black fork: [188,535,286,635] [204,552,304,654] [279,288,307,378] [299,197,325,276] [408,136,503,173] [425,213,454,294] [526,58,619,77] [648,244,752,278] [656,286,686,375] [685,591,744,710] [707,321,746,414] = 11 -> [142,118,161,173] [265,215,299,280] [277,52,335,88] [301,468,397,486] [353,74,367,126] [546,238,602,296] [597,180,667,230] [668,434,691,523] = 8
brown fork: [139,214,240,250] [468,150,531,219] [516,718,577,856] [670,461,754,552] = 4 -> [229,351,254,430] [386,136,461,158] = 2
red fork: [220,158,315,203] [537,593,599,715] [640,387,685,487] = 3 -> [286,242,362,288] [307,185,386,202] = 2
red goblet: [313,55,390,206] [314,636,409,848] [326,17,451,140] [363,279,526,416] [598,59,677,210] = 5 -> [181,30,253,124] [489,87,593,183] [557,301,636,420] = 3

##########

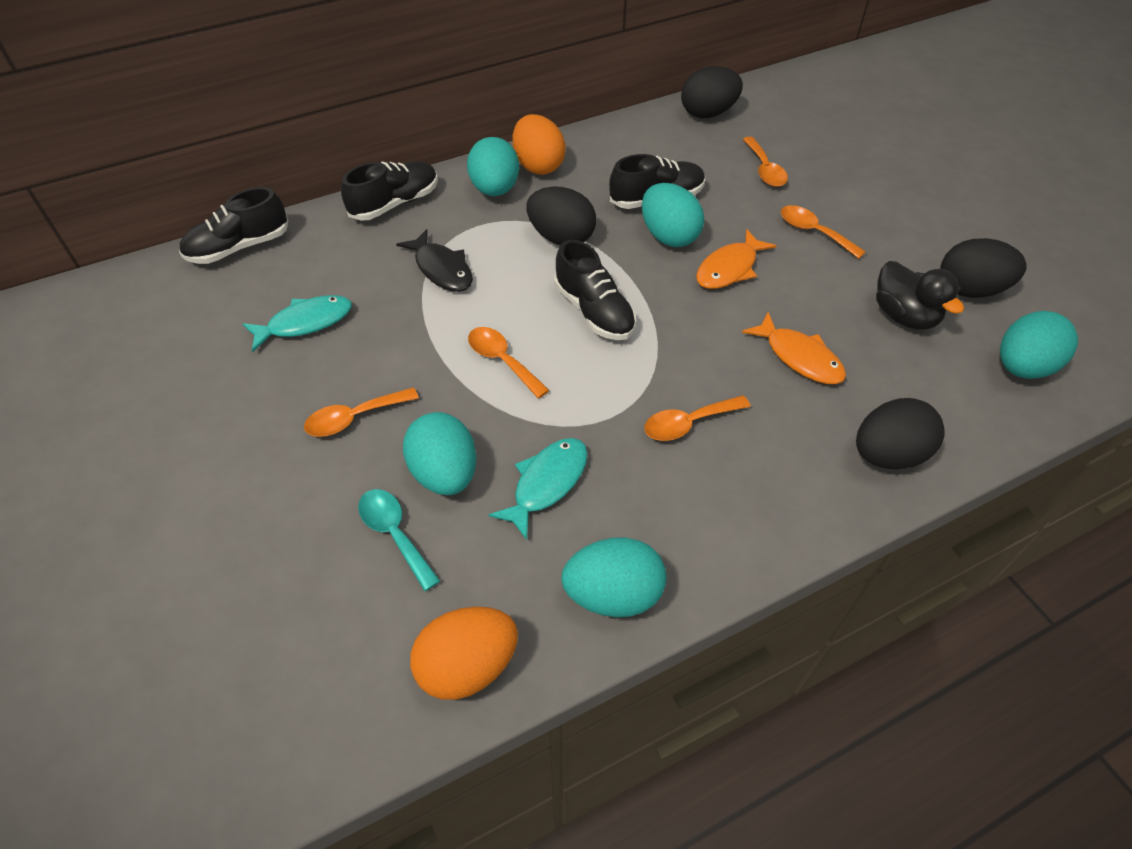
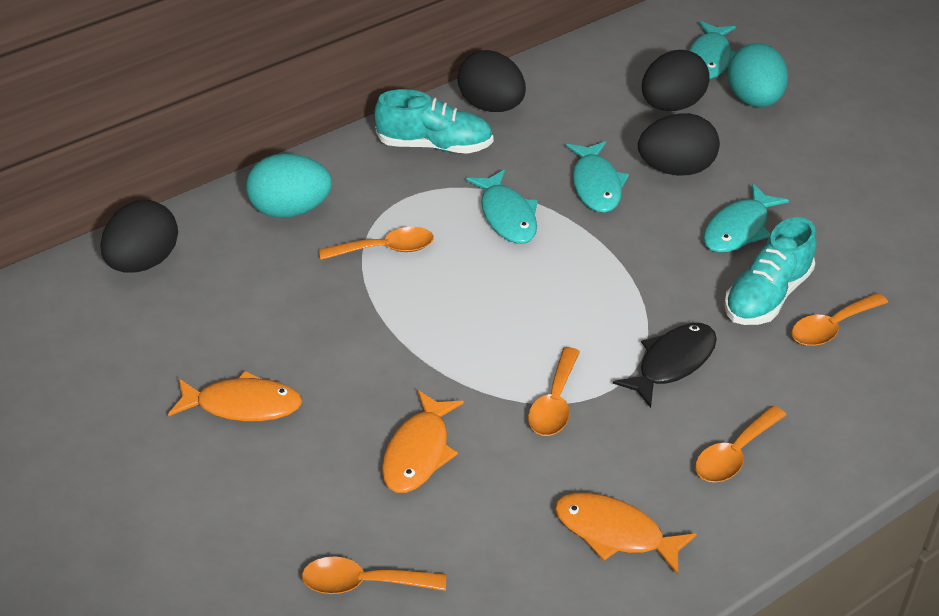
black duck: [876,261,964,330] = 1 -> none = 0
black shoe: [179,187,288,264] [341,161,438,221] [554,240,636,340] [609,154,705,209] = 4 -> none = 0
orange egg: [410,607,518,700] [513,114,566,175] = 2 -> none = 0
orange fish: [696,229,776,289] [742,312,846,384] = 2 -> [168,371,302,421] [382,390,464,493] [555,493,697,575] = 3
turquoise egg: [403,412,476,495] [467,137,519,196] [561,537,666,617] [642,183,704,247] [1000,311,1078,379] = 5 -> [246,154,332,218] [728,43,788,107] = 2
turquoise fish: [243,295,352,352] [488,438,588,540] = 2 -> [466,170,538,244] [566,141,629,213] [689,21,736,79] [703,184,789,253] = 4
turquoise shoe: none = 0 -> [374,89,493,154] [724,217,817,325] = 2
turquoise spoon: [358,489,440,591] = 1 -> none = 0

##########

Find how many lines in the entries include the string "none", and state only the number.

RESPONSE TO THIS TASK:
5